Exercise requirements:
Begin at the line containing "none -> orange brick H6:I6 level 1" in the entries below and end at the line containing "none -> grey brick E9:F10 level 1"; transcribe that range exactly and nothing outside it.

Materials provided:
☆ ☆ ☆ ☆ ☆ ☆ ☆
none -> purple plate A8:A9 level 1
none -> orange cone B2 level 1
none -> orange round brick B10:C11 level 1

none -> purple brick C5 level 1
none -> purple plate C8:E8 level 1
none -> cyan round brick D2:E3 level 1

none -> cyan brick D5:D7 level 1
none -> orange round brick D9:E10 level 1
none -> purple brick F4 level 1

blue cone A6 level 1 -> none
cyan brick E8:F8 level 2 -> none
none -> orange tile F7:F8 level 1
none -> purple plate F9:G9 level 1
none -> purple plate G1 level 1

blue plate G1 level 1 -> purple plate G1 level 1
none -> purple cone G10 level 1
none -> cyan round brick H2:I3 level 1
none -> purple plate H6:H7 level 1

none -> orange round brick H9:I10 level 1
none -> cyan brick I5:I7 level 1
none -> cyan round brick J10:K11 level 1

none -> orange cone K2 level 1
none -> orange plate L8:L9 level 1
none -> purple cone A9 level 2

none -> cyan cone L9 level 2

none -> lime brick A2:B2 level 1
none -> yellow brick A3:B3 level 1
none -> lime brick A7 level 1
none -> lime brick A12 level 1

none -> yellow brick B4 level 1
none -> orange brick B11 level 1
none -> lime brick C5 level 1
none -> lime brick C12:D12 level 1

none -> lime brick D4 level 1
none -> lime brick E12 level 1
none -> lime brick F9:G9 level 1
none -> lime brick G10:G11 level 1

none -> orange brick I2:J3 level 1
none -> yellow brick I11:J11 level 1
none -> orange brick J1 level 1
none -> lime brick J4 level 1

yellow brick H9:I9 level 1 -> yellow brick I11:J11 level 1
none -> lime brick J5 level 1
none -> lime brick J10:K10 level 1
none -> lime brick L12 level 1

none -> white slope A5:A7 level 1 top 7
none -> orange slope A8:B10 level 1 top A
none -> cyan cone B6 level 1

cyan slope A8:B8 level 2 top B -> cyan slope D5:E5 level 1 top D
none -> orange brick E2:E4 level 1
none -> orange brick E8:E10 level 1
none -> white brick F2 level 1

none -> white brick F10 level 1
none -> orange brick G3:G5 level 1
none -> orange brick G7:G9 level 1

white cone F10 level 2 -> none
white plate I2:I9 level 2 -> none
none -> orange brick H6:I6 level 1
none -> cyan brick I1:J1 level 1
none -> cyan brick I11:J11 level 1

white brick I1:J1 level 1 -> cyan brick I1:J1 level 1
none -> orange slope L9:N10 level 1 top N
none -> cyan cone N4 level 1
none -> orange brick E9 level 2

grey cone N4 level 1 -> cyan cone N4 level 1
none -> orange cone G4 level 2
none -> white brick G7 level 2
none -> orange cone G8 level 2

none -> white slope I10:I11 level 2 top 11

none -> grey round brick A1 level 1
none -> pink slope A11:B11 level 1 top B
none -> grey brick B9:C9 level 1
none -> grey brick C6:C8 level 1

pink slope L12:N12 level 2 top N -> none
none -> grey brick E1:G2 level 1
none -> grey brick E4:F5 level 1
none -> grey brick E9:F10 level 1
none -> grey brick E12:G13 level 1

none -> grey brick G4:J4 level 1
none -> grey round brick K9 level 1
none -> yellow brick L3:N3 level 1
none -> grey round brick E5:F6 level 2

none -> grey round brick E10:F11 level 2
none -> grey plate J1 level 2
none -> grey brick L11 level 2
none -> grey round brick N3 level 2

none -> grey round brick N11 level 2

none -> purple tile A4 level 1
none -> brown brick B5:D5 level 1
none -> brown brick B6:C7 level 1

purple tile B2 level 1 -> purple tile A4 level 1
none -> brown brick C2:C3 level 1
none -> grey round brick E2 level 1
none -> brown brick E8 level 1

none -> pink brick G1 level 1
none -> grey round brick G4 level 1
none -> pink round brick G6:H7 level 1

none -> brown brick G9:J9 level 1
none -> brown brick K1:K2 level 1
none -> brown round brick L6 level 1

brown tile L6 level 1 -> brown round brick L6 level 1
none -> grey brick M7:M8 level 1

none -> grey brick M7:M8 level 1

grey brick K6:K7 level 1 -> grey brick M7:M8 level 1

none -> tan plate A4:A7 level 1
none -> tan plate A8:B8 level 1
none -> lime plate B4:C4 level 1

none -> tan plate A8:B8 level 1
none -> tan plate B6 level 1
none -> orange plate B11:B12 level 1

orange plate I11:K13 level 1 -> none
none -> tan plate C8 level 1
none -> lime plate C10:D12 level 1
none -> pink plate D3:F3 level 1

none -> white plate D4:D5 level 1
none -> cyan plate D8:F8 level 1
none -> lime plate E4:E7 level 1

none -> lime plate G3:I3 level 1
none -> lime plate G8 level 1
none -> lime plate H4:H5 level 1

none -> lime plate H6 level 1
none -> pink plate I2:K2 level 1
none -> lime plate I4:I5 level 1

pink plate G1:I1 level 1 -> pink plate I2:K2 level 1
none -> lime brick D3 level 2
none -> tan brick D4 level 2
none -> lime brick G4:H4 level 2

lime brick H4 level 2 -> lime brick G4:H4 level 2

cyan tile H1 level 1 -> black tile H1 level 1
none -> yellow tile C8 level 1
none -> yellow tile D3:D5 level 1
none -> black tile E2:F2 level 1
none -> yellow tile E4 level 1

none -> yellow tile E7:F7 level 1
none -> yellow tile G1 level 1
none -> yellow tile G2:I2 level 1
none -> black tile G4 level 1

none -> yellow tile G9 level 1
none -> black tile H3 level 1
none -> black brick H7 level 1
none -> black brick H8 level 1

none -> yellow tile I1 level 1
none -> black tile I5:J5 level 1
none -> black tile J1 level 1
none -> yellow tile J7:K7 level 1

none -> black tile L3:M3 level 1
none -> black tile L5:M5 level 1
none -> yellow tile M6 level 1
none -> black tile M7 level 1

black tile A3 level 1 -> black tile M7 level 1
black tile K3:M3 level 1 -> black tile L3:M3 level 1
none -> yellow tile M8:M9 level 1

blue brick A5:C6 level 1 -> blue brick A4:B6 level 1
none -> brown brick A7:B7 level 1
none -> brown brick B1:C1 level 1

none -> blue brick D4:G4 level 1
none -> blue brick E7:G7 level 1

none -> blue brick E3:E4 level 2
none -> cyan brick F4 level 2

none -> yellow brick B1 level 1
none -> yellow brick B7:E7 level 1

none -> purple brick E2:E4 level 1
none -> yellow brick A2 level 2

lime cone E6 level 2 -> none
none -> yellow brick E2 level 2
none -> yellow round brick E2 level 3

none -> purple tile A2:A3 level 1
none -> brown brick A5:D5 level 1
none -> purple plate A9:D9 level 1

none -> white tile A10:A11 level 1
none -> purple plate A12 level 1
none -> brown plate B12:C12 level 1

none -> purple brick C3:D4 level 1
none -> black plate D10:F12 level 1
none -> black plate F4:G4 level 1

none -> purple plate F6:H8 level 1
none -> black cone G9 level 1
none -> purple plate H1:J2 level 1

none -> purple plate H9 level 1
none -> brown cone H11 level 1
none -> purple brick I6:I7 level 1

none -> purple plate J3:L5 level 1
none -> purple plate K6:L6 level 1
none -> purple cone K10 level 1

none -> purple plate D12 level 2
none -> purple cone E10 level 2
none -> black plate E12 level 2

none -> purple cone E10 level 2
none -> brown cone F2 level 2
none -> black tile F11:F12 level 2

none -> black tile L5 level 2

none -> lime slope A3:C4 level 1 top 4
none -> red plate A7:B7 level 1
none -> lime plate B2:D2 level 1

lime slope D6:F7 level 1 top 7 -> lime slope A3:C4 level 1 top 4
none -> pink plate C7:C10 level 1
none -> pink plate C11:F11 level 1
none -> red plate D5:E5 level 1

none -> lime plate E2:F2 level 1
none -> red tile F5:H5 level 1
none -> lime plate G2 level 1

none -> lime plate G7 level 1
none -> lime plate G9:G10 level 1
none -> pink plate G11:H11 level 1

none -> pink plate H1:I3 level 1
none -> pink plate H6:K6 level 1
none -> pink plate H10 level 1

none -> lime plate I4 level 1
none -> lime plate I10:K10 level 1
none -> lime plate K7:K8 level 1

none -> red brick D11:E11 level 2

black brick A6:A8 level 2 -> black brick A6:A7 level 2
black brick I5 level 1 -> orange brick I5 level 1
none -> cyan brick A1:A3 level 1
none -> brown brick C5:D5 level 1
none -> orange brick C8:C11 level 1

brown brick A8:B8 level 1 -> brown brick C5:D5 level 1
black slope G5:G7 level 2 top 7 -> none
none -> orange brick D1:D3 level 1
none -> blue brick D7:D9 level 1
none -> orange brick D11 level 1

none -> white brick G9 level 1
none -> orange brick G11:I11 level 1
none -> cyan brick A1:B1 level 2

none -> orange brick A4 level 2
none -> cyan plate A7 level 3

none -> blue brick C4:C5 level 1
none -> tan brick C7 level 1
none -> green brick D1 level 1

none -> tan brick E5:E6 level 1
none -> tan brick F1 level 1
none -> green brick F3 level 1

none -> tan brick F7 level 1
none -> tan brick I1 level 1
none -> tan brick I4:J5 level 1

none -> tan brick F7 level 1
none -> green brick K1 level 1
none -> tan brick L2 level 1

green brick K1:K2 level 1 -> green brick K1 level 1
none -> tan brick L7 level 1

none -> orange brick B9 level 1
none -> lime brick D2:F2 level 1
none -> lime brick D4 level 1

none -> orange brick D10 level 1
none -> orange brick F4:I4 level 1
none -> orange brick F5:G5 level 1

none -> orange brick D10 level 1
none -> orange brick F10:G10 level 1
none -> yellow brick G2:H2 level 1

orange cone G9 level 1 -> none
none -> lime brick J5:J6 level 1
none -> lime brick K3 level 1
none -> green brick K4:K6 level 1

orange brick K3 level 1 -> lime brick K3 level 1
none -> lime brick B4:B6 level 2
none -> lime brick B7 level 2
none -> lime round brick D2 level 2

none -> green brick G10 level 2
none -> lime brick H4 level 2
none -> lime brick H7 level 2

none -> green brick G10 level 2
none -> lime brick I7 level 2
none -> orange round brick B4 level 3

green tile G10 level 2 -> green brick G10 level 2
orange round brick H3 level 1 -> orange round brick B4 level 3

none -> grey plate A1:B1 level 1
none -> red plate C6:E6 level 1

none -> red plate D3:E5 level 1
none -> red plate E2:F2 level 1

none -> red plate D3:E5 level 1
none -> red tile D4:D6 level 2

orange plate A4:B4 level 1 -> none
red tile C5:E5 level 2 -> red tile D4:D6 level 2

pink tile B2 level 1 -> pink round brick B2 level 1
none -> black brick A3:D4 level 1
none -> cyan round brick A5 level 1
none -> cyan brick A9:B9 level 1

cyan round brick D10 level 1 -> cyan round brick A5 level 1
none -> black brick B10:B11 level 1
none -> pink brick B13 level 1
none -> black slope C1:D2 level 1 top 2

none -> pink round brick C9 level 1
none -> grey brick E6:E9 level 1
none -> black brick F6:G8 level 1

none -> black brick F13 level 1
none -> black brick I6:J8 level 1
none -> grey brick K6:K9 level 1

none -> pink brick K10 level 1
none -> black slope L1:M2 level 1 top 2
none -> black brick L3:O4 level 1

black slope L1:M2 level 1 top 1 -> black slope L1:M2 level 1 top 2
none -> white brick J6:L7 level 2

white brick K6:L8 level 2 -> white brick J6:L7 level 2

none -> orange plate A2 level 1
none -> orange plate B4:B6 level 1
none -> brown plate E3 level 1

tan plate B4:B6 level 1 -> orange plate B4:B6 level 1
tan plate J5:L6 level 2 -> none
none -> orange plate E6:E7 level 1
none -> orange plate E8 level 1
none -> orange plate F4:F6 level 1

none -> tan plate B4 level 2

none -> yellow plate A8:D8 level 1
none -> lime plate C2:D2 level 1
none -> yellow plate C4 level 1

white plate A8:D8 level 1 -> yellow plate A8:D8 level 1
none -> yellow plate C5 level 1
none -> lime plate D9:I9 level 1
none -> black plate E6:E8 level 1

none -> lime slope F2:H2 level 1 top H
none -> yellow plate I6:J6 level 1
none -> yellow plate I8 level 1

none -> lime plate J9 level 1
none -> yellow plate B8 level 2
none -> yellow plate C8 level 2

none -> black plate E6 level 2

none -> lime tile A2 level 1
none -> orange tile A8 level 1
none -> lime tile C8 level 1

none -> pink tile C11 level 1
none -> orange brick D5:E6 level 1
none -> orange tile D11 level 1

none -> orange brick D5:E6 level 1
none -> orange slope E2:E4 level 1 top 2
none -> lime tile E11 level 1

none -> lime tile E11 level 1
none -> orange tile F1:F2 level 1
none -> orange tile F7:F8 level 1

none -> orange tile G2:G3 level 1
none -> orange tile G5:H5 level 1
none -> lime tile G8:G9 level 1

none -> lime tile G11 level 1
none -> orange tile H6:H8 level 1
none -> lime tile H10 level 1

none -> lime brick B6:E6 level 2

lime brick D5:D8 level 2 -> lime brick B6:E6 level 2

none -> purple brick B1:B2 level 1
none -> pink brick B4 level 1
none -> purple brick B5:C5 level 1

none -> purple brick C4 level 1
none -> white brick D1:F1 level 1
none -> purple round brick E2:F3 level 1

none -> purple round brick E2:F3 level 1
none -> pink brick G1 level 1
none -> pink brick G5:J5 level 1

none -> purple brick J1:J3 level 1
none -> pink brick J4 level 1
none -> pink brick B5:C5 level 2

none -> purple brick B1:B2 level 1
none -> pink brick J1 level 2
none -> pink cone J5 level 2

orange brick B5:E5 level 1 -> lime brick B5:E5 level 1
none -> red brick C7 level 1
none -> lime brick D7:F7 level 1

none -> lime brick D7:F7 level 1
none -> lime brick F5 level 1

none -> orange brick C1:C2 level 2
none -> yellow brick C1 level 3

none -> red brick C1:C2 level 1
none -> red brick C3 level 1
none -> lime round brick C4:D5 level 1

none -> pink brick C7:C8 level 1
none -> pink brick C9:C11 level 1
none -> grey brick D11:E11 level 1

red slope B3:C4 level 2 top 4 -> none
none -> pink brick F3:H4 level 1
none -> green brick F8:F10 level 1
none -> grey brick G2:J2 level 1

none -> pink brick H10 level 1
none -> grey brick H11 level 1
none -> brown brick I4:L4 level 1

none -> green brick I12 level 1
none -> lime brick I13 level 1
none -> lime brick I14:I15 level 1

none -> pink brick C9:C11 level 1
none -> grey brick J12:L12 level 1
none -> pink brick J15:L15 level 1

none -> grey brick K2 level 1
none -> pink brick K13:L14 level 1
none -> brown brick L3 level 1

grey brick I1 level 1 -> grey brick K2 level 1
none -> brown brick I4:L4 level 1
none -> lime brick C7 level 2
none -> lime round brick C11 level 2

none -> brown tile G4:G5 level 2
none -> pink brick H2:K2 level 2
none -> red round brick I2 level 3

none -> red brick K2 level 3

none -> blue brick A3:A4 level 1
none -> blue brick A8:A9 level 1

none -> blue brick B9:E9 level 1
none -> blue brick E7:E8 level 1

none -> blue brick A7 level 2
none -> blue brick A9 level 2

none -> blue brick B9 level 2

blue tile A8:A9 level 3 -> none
☆ ☆ ☆ ☆ ☆ ☆ ☆
Response box:
none -> orange brick H6:I6 level 1
none -> cyan brick I1:J1 level 1
none -> cyan brick I11:J11 level 1

white brick I1:J1 level 1 -> cyan brick I1:J1 level 1
none -> orange slope L9:N10 level 1 top N
none -> cyan cone N4 level 1
none -> orange brick E9 level 2

grey cone N4 level 1 -> cyan cone N4 level 1
none -> orange cone G4 level 2
none -> white brick G7 level 2
none -> orange cone G8 level 2

none -> white slope I10:I11 level 2 top 11

none -> grey round brick A1 level 1
none -> pink slope A11:B11 level 1 top B
none -> grey brick B9:C9 level 1
none -> grey brick C6:C8 level 1

pink slope L12:N12 level 2 top N -> none
none -> grey brick E1:G2 level 1
none -> grey brick E4:F5 level 1
none -> grey brick E9:F10 level 1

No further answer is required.